WHAT YOU SHOULD DO:
From the data below, return each line in which the string "cyan" is found.

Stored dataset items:
━━━━━━━━

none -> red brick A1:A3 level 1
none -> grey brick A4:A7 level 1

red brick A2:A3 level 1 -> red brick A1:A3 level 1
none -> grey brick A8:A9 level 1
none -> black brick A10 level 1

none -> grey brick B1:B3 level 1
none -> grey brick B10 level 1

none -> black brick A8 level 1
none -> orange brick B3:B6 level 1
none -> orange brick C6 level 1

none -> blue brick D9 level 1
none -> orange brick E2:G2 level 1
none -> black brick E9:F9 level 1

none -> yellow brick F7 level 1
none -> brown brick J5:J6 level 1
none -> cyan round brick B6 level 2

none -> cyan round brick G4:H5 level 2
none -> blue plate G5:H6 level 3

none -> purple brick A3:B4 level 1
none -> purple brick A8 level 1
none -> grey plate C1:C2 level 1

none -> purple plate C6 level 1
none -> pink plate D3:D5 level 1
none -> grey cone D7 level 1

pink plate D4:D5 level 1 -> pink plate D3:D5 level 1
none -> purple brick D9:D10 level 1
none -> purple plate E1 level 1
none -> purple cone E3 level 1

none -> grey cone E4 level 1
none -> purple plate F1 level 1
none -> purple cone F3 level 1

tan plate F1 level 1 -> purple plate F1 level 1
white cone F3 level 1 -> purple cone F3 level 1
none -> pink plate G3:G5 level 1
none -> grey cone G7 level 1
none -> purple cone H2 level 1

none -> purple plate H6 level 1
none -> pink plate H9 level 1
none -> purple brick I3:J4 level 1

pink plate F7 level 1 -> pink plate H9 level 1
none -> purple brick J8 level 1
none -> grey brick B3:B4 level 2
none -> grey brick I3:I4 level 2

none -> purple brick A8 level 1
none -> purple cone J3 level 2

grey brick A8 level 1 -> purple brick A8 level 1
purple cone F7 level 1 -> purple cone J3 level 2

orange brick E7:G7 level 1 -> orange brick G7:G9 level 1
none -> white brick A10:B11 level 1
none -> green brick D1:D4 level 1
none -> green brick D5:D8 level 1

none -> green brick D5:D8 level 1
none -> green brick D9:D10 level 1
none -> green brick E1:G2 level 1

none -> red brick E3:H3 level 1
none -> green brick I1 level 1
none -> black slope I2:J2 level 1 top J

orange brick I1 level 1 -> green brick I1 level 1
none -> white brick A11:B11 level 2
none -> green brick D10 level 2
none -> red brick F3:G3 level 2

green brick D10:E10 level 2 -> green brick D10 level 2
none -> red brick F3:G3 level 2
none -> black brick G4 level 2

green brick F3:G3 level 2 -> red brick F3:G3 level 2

━━━━━━━━

WRITTEN REPLY:
none -> cyan round brick B6 level 2
none -> cyan round brick G4:H5 level 2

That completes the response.